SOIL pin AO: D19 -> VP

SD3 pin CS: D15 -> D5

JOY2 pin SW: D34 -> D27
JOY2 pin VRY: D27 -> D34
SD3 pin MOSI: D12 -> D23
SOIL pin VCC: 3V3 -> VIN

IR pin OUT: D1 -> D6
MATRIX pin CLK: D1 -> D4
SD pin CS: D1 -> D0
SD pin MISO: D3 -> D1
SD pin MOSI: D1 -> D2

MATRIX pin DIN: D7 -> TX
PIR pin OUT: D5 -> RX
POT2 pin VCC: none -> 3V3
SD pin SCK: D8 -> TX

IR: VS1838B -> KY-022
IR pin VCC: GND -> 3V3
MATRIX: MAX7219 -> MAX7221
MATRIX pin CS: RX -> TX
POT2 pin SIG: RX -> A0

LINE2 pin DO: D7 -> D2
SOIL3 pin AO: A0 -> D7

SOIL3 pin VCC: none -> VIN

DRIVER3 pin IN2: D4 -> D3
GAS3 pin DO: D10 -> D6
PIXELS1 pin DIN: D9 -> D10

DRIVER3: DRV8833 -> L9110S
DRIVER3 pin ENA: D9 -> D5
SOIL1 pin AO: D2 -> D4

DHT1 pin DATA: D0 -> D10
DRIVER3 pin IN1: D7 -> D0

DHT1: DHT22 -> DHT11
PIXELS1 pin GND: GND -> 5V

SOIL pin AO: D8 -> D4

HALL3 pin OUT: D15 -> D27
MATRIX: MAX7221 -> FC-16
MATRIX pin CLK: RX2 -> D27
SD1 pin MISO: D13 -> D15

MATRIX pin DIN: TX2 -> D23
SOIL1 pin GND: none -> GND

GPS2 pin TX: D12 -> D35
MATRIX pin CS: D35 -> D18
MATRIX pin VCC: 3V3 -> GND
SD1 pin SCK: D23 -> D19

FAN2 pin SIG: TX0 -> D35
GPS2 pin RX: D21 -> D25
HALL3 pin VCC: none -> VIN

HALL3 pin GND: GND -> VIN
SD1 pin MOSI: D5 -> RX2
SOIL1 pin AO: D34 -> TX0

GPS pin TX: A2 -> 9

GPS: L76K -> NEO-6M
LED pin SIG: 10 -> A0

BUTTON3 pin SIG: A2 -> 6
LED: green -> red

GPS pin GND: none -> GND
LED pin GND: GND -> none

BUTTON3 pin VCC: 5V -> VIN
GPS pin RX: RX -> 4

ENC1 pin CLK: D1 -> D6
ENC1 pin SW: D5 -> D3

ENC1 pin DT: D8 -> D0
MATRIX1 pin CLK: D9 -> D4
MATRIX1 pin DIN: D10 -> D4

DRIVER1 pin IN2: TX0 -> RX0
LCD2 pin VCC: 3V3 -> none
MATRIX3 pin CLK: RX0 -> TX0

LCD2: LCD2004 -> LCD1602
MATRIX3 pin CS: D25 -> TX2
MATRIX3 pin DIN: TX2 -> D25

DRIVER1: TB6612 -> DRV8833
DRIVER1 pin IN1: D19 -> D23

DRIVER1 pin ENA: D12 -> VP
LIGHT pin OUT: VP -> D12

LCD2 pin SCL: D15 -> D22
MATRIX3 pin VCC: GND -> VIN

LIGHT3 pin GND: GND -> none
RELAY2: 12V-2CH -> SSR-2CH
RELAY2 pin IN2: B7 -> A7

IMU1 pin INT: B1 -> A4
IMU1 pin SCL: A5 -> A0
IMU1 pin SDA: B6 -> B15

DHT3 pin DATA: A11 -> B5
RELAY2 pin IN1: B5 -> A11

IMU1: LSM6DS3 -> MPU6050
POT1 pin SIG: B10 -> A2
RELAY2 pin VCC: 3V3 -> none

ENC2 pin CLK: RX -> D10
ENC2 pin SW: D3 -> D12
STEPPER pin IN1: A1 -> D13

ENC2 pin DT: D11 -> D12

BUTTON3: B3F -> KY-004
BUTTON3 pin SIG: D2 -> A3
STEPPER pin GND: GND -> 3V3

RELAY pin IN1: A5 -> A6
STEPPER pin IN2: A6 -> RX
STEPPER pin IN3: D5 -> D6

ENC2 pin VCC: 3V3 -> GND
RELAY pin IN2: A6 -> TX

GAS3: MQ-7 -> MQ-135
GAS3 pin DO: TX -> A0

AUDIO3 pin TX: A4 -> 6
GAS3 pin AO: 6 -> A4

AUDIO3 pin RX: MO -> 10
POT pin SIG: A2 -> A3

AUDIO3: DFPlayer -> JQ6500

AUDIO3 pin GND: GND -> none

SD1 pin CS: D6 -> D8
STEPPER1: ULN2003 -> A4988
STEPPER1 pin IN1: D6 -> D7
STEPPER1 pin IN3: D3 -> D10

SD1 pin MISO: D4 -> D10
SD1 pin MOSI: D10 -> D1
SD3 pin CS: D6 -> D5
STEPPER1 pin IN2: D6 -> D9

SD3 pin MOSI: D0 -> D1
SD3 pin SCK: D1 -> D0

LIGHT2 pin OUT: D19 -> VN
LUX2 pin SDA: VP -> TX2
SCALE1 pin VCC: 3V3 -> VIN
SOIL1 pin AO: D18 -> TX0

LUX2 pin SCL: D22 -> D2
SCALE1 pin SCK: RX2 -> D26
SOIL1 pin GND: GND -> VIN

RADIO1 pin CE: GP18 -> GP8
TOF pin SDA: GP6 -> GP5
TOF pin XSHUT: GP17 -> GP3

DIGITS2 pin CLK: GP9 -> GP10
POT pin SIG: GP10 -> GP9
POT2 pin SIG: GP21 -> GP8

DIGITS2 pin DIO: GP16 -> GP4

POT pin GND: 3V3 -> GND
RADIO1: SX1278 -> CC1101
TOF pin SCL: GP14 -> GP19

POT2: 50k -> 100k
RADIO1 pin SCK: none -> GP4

= = = = =

Using the records above, write out exactly the lines between the one holding "IMU1: LSM6DS3 -> MPU6050" and the one holding "TOF pin XSHUT: GP17 -> GP3", inclusive; leave everything else out.

IMU1: LSM6DS3 -> MPU6050
POT1 pin SIG: B10 -> A2
RELAY2 pin VCC: 3V3 -> none

ENC2 pin CLK: RX -> D10
ENC2 pin SW: D3 -> D12
STEPPER pin IN1: A1 -> D13

ENC2 pin DT: D11 -> D12

BUTTON3: B3F -> KY-004
BUTTON3 pin SIG: D2 -> A3
STEPPER pin GND: GND -> 3V3

RELAY pin IN1: A5 -> A6
STEPPER pin IN2: A6 -> RX
STEPPER pin IN3: D5 -> D6

ENC2 pin VCC: 3V3 -> GND
RELAY pin IN2: A6 -> TX

GAS3: MQ-7 -> MQ-135
GAS3 pin DO: TX -> A0

AUDIO3 pin TX: A4 -> 6
GAS3 pin AO: 6 -> A4

AUDIO3 pin RX: MO -> 10
POT pin SIG: A2 -> A3

AUDIO3: DFPlayer -> JQ6500

AUDIO3 pin GND: GND -> none

SD1 pin CS: D6 -> D8
STEPPER1: ULN2003 -> A4988
STEPPER1 pin IN1: D6 -> D7
STEPPER1 pin IN3: D3 -> D10

SD1 pin MISO: D4 -> D10
SD1 pin MOSI: D10 -> D1
SD3 pin CS: D6 -> D5
STEPPER1 pin IN2: D6 -> D9

SD3 pin MOSI: D0 -> D1
SD3 pin SCK: D1 -> D0

LIGHT2 pin OUT: D19 -> VN
LUX2 pin SDA: VP -> TX2
SCALE1 pin VCC: 3V3 -> VIN
SOIL1 pin AO: D18 -> TX0

LUX2 pin SCL: D22 -> D2
SCALE1 pin SCK: RX2 -> D26
SOIL1 pin GND: GND -> VIN

RADIO1 pin CE: GP18 -> GP8
TOF pin SDA: GP6 -> GP5
TOF pin XSHUT: GP17 -> GP3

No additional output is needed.